[The task] Return, unchanged and with no pictures, the lines below from the very first through the one that contains "was: golden glue".

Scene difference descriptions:
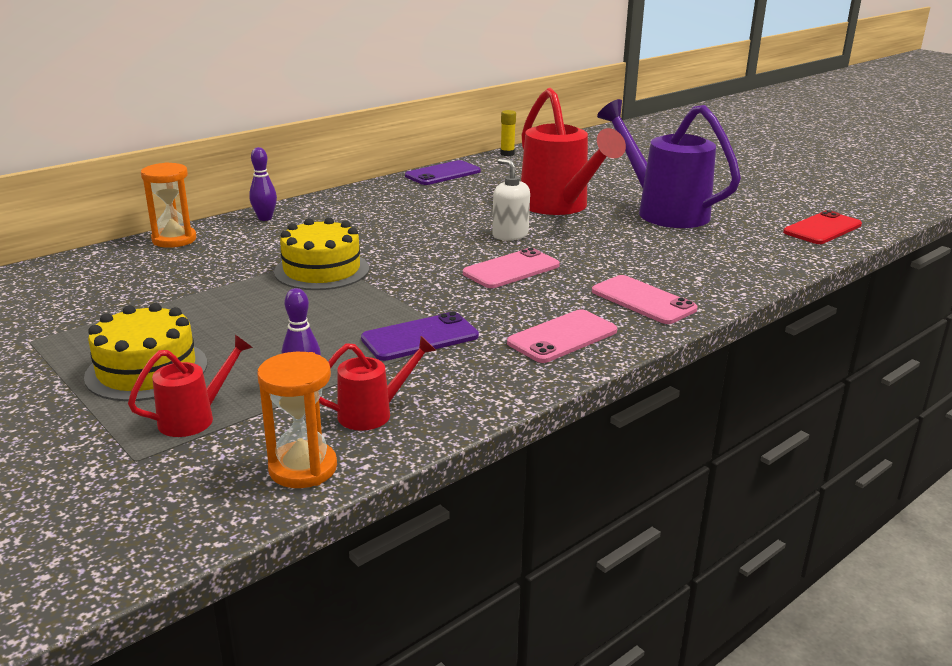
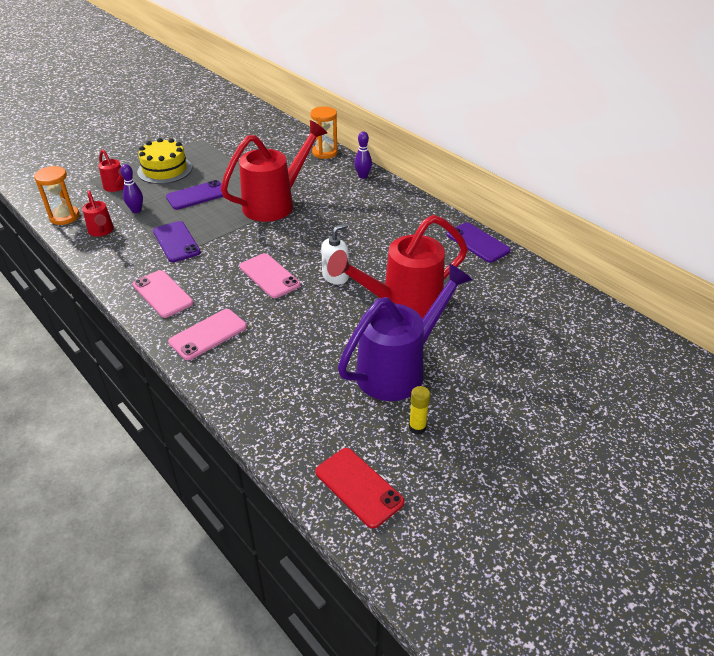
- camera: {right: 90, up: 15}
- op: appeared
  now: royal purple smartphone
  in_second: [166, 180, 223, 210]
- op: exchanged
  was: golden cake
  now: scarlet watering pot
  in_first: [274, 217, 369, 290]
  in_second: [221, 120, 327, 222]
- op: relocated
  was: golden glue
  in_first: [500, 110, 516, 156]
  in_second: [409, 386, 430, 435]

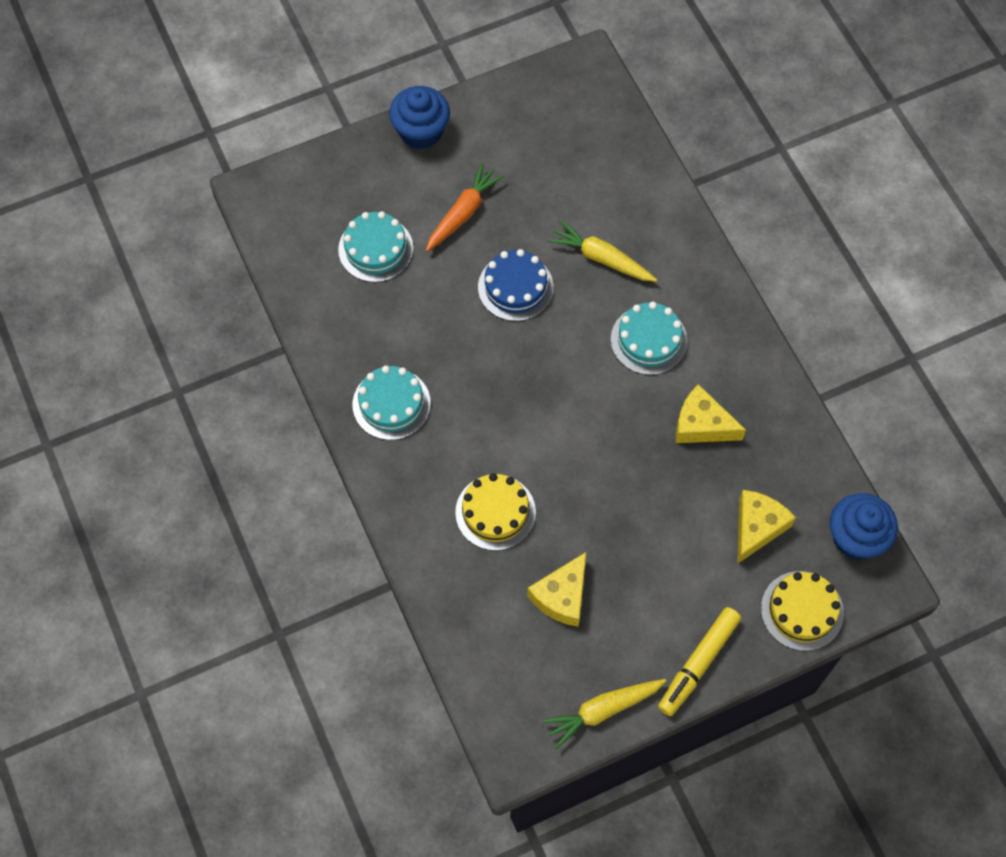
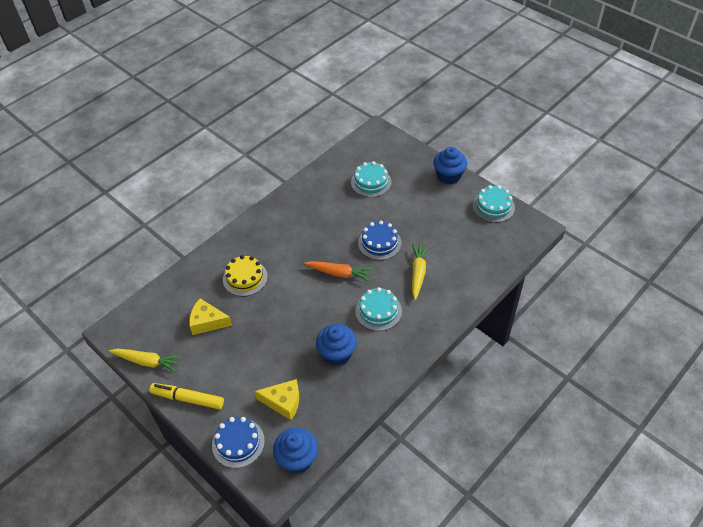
- camera: {right: 70, up: -15}
- op: spun
  was: golden carrot
  in_first: [542, 679, 666, 749]
  in_second: [109, 349, 182, 372]
  clockwise: 150
- op: colour
  was: golden cake
  now: blue cake
  in_first: [761, 571, 844, 651]
  in_second: [212, 417, 265, 468]
- op: relocated
  was: orange carrot
  in_first: [426, 162, 505, 252]
  in_second: [304, 261, 373, 281]
- op: exchanged
  was: golden cheese wedge
  now: blue cupcake
  in_first: [676, 384, 746, 443]
  in_second: [316, 324, 357, 366]
- op: relocated
  was: aqua cake
  in_first: [353, 365, 431, 440]
  in_second: [473, 185, 515, 223]

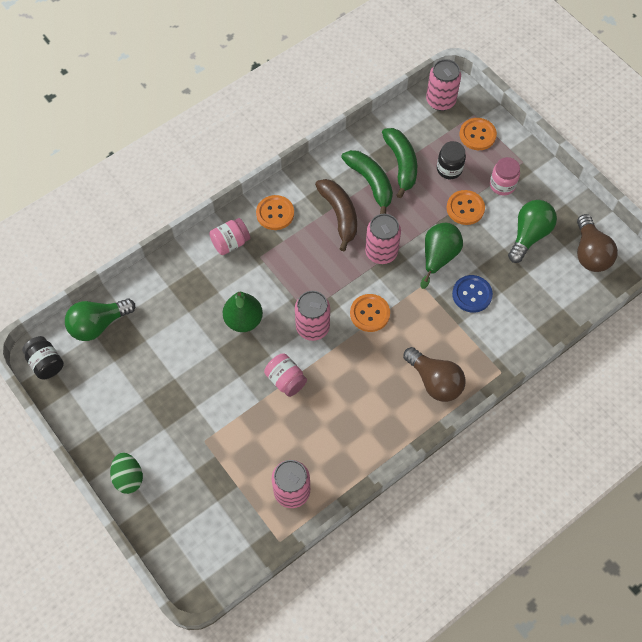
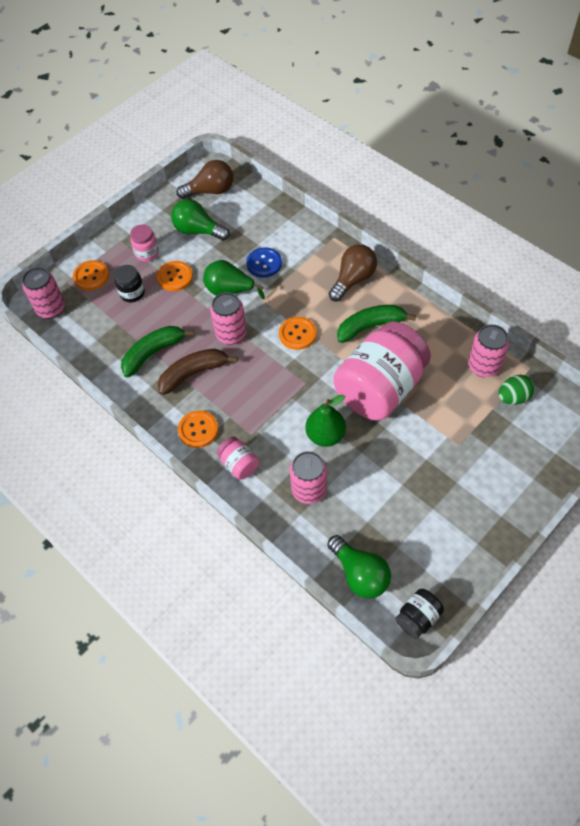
- camera: {right: -95, up: -5}
- op: relocated
  was: rose-pink soda can
  in_first: [295, 291, 330, 341]
  in_second: [290, 451, 327, 504]
- op: size
  was: rose-pink jam jar
  in_first: [264, 353, 307, 397]
  in_second: [333, 321, 431, 421]
  ratio: 2.37
- op: relocated
  was: emerald banana fruit
  in_first: [382, 128, 417, 198]
  in_second: [337, 305, 416, 343]
- op: relocated
  was: emerald egg
  in_first: [110, 452, 143, 494]
  in_second: [498, 375, 535, 405]

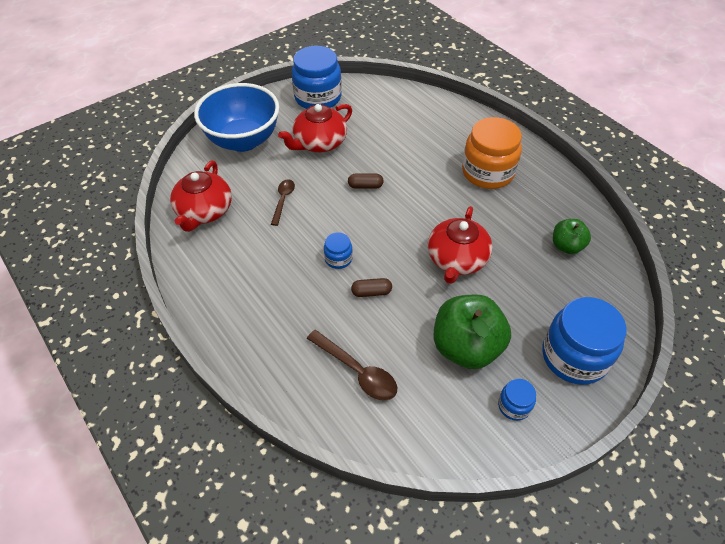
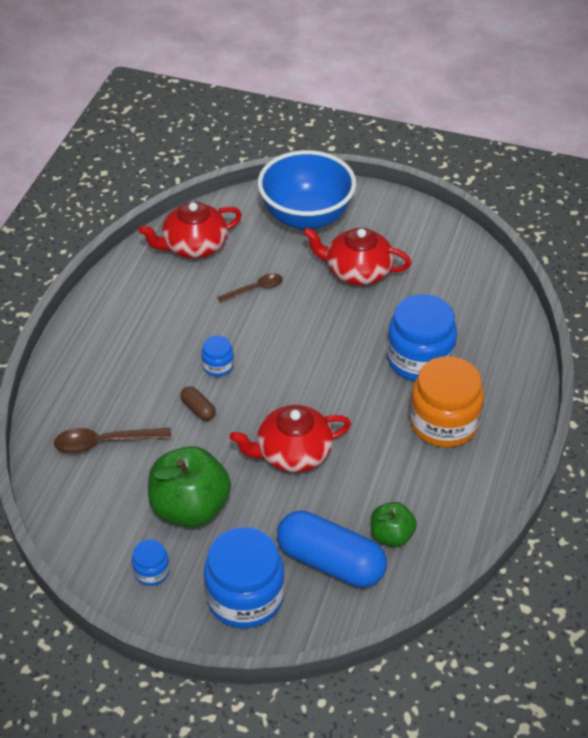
- camera: {right: 55, up: -5}
- op: spun
  was: russet spoon
  in_first: [307, 330, 397, 401]
  in_second: [54, 428, 171, 454]
  clockwise: 75
- op: appeared
  now: blue capsule
  in_second: [277, 511, 387, 588]
- op: relocated
  was: blue jam jar
  in_first: [292, 46, 342, 109]
  in_second: [387, 294, 457, 381]
- op: missing
  was: russet capsule
  in_first: [348, 174, 384, 189]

[Solution to this problem]
- camera: {right: 90, up: 15}
- op: appeared
  now: royal purple smartphone
  in_second: [166, 180, 223, 210]
- op: exchanged
  was: golden cake
  now: scarlet watering pot
  in_first: [274, 217, 369, 290]
  in_second: [221, 120, 327, 222]
- op: relocated
  was: golden glue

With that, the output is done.